(Source material):
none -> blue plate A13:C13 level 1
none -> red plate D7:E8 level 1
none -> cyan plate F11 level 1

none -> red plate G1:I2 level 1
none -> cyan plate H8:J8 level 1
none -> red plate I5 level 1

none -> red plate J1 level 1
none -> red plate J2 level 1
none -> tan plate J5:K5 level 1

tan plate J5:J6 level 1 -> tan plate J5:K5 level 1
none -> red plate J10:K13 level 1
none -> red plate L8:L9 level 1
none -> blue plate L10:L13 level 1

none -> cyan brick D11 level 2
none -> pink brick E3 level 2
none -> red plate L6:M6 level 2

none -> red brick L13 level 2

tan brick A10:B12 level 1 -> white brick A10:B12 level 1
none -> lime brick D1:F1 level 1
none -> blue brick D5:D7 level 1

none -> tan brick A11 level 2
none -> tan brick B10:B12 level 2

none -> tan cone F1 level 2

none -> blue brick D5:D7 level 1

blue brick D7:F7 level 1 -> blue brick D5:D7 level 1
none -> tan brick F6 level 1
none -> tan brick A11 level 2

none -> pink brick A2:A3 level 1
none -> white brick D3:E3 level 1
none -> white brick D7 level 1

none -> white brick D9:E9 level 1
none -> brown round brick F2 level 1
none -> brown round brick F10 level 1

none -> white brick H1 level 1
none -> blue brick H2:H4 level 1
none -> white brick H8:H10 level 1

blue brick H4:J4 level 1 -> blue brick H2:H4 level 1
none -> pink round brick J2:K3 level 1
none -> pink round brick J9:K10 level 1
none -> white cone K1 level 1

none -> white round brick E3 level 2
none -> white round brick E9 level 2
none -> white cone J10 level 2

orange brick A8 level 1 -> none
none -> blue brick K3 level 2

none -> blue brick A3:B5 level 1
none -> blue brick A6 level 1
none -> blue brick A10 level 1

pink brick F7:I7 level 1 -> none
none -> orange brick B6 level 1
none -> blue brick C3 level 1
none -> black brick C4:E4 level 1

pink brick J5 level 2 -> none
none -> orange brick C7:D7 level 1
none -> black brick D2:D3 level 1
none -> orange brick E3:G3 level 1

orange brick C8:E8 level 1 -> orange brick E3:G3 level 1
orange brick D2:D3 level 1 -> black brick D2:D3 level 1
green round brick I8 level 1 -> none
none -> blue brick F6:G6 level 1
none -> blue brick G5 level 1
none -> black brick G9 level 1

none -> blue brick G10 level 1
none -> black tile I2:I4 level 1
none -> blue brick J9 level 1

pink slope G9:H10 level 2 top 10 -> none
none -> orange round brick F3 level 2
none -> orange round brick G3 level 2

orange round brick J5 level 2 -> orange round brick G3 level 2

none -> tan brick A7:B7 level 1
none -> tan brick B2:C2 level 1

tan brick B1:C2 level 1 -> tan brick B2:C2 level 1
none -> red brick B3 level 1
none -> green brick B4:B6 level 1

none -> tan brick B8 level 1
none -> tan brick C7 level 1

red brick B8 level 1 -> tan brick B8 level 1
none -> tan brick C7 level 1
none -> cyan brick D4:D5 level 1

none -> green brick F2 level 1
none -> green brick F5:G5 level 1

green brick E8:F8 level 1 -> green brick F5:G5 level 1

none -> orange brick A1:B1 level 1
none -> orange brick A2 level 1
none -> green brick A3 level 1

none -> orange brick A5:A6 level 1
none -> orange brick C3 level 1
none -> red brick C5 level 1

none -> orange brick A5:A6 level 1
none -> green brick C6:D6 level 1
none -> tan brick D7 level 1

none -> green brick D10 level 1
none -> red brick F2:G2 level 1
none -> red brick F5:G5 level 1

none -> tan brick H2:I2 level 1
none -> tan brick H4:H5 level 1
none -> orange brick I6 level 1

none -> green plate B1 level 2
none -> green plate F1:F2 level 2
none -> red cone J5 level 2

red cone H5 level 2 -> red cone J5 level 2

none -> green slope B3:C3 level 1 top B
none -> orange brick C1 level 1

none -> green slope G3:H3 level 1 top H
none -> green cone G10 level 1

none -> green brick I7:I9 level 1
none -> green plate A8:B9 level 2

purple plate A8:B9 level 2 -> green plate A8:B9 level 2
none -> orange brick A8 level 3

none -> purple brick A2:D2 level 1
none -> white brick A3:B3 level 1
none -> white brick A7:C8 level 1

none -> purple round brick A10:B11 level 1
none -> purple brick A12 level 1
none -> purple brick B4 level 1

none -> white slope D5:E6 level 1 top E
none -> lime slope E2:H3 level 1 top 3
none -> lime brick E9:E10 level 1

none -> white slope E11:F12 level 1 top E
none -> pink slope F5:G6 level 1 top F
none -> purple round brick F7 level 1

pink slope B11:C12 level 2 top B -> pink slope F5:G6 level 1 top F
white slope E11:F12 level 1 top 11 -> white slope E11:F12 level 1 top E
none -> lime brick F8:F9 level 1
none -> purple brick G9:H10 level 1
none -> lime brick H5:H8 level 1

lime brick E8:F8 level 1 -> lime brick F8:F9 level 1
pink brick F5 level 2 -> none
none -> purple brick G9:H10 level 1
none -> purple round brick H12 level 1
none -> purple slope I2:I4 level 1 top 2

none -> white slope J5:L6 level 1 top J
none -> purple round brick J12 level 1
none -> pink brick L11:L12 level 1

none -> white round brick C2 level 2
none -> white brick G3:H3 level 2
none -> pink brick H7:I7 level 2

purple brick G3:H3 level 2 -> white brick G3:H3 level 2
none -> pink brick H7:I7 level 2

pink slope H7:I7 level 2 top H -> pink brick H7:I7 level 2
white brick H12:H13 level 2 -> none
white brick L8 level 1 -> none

(Brief): Would you show each line of the material above that contains the string "cyan"?

(Solved exercise):
none -> cyan plate F11 level 1
none -> cyan plate H8:J8 level 1
none -> cyan brick D11 level 2
none -> cyan brick D4:D5 level 1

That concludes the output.